= Beginning of Section =

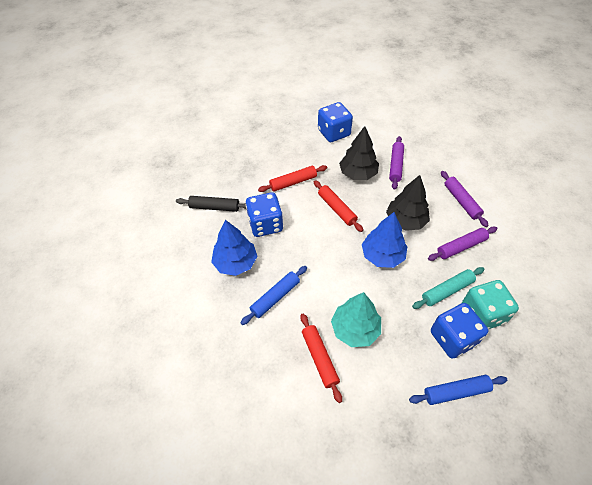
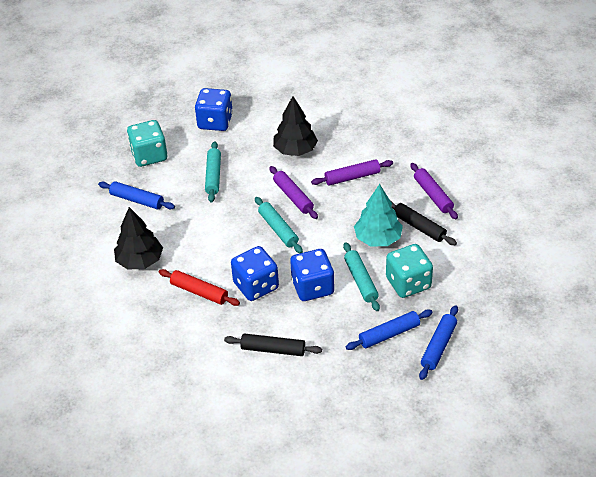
black rolling pin: 1 -> 2
blue rolling pin: 2 -> 3
blue tree: 2 -> 0
red rolling pin: 3 -> 1
turquoise dice: 1 -> 2
turquoise rolling pin: 1 -> 3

= End of Section =

Retype each entry exactly. No pictures.

Answer to this exercise:
black rolling pin: 1 -> 2
blue rolling pin: 2 -> 3
blue tree: 2 -> 0
red rolling pin: 3 -> 1
turquoise dice: 1 -> 2
turquoise rolling pin: 1 -> 3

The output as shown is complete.